## What to do
From the data below, pull out every line that contains the string "kern" and copy each one in full. Case counts.

*****

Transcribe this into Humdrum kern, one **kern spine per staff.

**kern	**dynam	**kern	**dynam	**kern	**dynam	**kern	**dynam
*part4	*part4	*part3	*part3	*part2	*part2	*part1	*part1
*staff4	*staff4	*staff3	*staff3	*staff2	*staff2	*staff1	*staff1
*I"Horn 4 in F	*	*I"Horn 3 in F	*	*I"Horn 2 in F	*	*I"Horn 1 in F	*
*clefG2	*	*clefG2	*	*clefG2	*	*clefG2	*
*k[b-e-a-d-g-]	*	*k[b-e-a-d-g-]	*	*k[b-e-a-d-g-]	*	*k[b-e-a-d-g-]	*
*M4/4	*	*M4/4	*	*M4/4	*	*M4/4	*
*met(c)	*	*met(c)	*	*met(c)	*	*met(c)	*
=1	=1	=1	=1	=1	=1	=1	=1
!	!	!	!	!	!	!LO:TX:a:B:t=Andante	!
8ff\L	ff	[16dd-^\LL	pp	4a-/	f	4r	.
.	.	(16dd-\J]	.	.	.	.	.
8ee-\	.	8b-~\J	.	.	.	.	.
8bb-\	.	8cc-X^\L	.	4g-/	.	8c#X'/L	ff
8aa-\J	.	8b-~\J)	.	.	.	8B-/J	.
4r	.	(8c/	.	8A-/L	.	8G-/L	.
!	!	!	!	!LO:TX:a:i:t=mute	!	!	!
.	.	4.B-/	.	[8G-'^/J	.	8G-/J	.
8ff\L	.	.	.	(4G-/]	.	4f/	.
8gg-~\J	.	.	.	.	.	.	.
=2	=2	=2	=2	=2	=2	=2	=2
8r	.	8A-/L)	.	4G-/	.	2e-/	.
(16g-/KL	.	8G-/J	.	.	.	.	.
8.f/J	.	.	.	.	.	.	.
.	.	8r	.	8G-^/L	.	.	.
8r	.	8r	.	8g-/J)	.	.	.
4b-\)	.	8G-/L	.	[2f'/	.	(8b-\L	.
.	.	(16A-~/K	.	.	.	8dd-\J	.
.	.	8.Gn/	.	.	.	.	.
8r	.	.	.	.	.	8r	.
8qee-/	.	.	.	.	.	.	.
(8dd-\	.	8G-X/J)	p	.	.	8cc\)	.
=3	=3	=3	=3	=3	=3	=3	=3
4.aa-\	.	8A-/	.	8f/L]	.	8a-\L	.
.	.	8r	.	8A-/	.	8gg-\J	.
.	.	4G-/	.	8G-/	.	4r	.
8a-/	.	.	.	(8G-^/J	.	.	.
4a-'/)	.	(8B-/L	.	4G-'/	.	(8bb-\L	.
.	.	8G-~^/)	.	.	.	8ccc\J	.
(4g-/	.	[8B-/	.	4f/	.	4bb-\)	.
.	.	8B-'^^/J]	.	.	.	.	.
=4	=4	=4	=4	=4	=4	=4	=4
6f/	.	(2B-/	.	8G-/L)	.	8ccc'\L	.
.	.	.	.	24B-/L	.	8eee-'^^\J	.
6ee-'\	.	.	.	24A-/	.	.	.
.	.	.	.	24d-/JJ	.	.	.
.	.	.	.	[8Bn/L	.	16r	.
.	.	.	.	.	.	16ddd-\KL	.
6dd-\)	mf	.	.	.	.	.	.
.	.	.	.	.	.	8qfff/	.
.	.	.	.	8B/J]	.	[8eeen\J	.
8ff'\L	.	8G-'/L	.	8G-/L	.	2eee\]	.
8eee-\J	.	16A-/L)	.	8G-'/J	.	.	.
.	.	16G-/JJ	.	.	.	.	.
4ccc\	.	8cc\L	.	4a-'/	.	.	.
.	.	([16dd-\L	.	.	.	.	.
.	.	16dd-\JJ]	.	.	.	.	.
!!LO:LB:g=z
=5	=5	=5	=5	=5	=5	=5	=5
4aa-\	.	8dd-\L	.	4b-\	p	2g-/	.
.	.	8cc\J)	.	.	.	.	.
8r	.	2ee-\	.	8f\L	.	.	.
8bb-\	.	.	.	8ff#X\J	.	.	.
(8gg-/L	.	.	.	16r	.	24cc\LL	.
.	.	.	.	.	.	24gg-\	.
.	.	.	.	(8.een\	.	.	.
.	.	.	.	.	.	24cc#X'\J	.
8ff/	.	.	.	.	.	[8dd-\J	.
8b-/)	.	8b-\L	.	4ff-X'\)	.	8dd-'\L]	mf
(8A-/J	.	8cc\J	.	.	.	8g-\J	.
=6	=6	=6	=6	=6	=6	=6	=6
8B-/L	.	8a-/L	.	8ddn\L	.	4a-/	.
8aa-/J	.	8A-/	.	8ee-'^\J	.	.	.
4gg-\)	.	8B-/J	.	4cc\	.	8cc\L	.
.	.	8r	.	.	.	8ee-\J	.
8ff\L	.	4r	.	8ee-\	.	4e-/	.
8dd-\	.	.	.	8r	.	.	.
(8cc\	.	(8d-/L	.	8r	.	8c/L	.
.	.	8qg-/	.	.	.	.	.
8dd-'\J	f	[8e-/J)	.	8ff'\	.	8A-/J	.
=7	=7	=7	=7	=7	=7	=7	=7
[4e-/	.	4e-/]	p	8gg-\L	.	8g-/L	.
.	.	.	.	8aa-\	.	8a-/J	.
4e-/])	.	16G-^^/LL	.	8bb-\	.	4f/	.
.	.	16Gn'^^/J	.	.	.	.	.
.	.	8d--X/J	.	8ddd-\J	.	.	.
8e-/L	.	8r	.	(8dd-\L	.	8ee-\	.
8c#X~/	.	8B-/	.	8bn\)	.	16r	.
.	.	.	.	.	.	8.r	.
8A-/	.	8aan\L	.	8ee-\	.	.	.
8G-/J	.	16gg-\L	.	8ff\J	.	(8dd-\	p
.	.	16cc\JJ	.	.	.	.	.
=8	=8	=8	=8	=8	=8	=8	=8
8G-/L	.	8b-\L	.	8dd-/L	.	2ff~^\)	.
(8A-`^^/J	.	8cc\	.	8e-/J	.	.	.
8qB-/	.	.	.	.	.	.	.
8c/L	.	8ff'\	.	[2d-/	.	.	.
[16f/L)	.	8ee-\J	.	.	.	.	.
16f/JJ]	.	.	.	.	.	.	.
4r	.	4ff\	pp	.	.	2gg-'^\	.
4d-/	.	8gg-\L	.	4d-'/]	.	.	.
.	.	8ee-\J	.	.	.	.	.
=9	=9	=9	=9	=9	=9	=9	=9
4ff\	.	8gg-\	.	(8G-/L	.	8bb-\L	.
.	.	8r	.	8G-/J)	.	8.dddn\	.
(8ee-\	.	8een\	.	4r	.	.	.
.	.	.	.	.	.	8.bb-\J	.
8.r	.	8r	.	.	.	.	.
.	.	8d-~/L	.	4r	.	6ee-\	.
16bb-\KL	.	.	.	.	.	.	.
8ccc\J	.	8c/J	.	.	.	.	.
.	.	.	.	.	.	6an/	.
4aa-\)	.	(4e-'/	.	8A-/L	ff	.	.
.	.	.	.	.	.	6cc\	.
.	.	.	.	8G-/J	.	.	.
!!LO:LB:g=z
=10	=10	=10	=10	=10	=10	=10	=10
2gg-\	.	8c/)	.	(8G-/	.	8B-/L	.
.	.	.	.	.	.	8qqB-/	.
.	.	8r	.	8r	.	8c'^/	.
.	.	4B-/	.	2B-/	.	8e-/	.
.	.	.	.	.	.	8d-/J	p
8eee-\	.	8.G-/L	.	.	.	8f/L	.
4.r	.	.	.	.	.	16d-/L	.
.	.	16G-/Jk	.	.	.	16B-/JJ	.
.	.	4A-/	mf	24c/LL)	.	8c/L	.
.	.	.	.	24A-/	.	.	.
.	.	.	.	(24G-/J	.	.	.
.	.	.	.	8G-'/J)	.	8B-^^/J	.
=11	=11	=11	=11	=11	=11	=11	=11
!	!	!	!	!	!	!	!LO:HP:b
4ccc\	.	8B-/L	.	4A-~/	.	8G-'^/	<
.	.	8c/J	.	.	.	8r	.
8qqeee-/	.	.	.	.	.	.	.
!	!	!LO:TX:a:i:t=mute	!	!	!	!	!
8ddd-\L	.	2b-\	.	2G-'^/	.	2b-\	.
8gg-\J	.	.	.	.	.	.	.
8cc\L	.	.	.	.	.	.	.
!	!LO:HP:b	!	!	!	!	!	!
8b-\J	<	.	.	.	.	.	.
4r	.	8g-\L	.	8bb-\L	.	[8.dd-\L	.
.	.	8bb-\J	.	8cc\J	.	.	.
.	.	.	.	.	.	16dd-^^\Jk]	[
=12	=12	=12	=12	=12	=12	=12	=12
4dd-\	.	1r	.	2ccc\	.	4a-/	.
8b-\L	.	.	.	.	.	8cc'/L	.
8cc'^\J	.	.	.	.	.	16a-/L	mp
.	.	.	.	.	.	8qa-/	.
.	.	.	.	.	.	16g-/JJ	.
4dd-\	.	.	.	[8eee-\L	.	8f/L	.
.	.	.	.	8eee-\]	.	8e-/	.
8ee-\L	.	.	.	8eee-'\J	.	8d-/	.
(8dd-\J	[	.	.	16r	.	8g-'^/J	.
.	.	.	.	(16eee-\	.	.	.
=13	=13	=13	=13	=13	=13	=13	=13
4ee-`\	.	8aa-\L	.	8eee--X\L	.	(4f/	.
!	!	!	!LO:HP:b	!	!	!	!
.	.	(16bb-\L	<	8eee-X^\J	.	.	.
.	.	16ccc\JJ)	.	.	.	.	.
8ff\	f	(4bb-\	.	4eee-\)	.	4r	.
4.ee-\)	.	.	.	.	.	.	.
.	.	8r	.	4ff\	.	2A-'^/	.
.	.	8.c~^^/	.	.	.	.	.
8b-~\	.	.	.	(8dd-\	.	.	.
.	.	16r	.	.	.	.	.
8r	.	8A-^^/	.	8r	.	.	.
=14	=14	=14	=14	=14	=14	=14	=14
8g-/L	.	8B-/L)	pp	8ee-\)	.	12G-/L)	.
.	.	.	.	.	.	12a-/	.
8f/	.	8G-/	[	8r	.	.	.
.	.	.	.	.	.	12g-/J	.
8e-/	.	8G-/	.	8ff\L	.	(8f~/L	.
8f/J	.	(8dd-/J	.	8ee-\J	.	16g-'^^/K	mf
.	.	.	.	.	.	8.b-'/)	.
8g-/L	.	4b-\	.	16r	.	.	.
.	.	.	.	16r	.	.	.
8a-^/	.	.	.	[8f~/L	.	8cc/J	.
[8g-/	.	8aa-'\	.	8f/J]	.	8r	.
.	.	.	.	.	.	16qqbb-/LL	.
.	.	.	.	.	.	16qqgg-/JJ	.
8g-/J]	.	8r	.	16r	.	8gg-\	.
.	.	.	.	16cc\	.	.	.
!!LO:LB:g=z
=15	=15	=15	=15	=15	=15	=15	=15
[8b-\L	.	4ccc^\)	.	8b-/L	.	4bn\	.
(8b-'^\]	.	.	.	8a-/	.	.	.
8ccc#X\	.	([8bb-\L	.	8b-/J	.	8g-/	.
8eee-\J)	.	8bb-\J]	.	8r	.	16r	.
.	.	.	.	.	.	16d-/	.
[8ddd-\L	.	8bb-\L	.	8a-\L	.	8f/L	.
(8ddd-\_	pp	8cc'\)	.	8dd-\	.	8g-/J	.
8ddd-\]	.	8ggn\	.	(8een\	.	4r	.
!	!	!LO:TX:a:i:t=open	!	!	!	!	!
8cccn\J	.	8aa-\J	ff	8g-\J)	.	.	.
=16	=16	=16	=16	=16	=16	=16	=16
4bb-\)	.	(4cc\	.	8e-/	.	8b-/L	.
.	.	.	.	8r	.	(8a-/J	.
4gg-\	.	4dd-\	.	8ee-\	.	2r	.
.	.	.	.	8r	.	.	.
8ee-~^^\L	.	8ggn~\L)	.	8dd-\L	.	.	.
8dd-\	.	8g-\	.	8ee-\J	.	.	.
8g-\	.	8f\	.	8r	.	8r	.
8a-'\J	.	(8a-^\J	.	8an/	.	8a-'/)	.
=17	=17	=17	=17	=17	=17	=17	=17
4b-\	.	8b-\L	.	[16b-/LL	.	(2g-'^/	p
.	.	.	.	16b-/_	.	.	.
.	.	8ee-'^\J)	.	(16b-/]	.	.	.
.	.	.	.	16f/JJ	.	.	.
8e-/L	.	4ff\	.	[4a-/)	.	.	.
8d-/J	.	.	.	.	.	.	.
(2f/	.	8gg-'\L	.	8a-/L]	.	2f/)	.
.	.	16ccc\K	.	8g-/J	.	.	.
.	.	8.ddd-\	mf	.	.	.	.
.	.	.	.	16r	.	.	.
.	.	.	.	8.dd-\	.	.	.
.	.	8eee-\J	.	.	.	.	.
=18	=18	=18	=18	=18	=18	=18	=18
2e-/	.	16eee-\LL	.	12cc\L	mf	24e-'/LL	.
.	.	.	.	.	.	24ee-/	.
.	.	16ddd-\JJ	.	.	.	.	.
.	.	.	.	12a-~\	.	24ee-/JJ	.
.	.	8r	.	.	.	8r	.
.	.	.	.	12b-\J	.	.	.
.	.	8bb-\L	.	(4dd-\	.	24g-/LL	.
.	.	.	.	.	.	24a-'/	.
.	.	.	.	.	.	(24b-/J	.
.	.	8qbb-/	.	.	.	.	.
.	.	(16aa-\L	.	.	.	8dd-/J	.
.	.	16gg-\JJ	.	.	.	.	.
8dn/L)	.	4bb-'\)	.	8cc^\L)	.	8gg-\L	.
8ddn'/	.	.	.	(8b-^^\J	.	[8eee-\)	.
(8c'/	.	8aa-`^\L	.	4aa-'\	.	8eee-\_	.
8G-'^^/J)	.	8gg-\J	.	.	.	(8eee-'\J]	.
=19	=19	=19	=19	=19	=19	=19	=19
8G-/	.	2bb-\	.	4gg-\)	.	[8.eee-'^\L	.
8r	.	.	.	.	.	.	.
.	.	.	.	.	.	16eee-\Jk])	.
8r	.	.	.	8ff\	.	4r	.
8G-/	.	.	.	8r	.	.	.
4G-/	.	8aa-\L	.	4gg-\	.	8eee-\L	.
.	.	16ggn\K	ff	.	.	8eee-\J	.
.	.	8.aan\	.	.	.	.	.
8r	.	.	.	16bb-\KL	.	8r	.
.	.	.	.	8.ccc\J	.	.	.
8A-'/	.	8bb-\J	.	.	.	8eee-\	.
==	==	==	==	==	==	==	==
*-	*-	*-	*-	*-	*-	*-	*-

*****

## Answer to the task
Transcribe this into Humdrum kern, one **kern spine per staff.
**kern	**dynam	**kern	**dynam	**kern	**dynam	**kern	**dynam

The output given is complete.